Image sets with object changes
····················

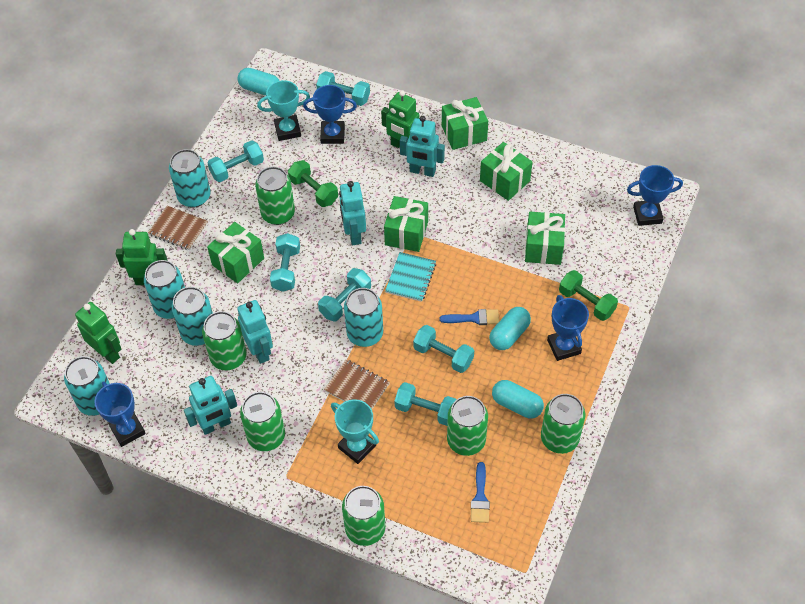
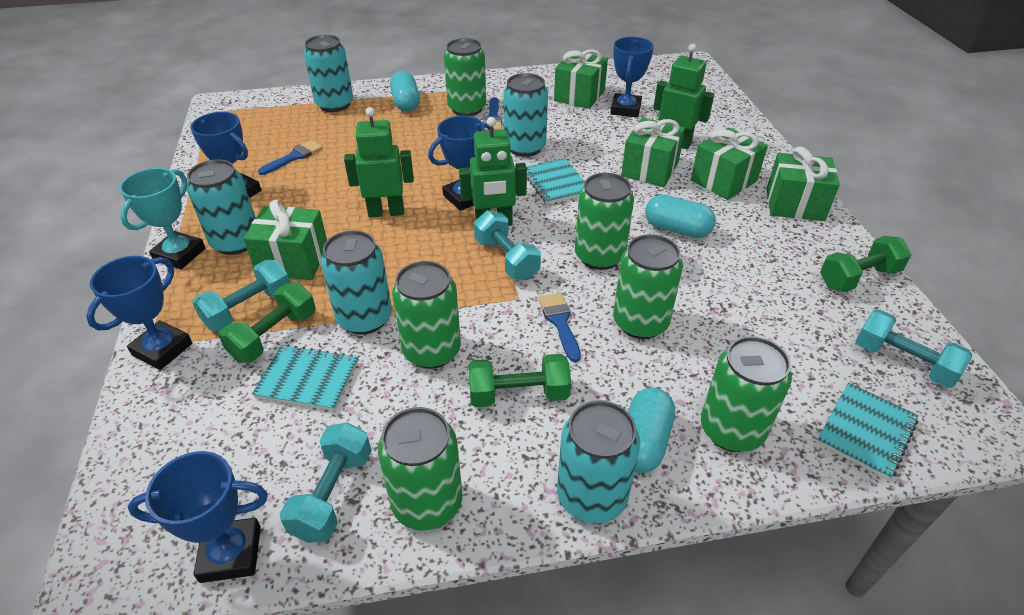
blue brush: 2 -> 3
blue trophy: 4 -> 5
brown notebook: 2 -> 0
green dumbbell: 2 -> 3
turquoise dumbbell: 6 -> 4
turquoise notebook: 1 -> 3
turquoise robot: 4 -> 0
turquoise trophy: 2 -> 1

····················

Task instructions
Output an exact copy of the lines from the one holding "turquoise notebook: 1 -> 3" to the last line of the data, inclusive, and nothing beyond that range.

Answer to this problem
turquoise notebook: 1 -> 3
turquoise robot: 4 -> 0
turquoise trophy: 2 -> 1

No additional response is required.